*** DATASET RECORDS ***

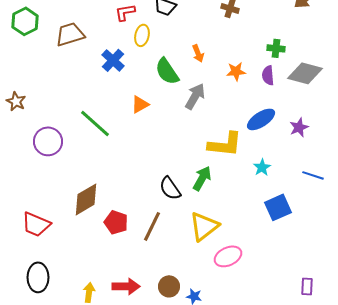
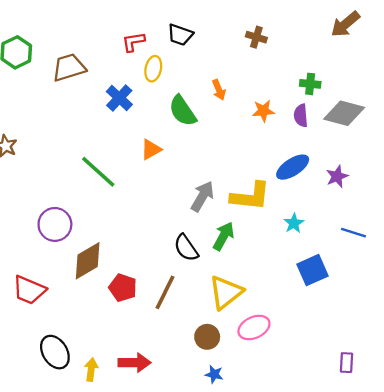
gray arrow: (195, 96) -> (202, 196), moved
purple circle: (48, 141) -> (55, 224), moved
black ellipse: (38, 277) -> (55, 352), moved, turned -32
brown circle: (169, 286) -> (207, 337), moved

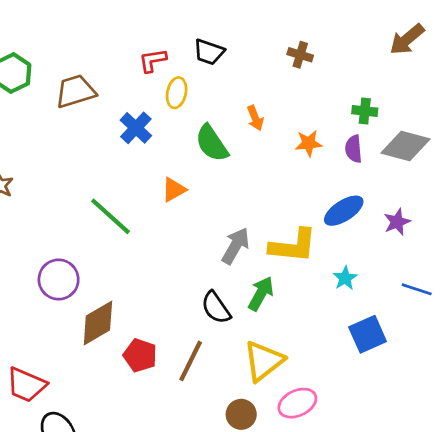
red trapezoid: (29, 290) -> (26, 385), moved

*** End of DATASET RECORDS ***

*INSTRUCTION:* Your reply must reproduce all of the entries exactly and contain no pictures.

*EXERCISE RESULT:*
gray arrow: (195, 96) -> (202, 196), moved
purple circle: (48, 141) -> (55, 224), moved
black ellipse: (38, 277) -> (55, 352), moved, turned -32
brown circle: (169, 286) -> (207, 337), moved

red trapezoid: (29, 290) -> (26, 385), moved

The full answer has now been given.